**PROBLEM TO WORK ON**. Using the entries below, write out the line with "camera: 140 degrees left, 20 degrees up", the line with "(690, 183) = (395, 298): orange", and every line in between, exactly as each is written.

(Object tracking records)
☆ ☆ ☆

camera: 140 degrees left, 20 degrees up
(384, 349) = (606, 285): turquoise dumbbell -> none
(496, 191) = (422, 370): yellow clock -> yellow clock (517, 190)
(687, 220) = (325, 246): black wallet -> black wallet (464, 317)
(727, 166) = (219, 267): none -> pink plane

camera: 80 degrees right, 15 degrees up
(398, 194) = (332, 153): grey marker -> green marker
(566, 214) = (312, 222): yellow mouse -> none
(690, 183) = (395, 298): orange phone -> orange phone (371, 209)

☆ ☆ ☆

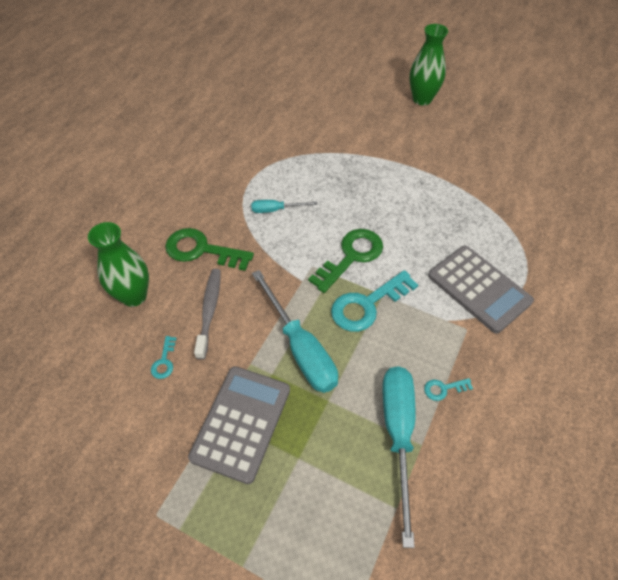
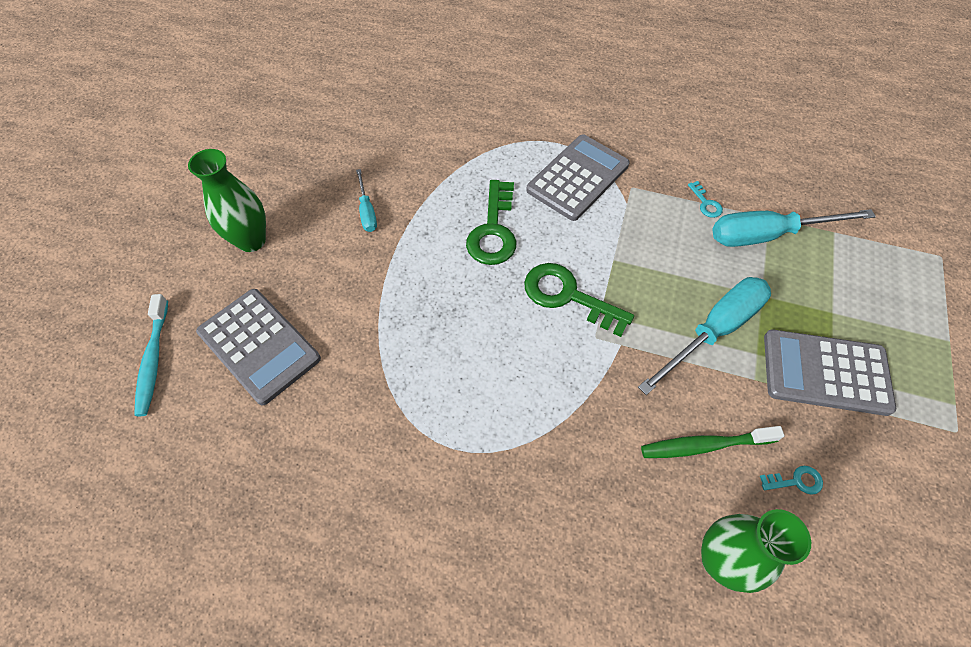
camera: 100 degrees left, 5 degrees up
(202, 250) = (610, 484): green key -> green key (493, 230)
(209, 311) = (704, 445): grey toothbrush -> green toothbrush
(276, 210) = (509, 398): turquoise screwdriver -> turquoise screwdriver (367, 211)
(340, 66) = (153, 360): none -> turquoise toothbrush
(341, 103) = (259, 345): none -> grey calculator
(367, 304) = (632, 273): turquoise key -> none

☆ ☆ ☆

**ANSWER BELOW**.
camera: 140 degrees left, 20 degrees up
(384, 349) = (606, 285): turquoise dumbbell -> none
(496, 191) = (422, 370): yellow clock -> yellow clock (517, 190)
(687, 220) = (325, 246): black wallet -> black wallet (464, 317)
(727, 166) = (219, 267): none -> pink plane

camera: 80 degrees right, 15 degrees up
(398, 194) = (332, 153): grey marker -> green marker
(566, 214) = (312, 222): yellow mouse -> none
(690, 183) = (395, 298): orange phone -> orange phone (371, 209)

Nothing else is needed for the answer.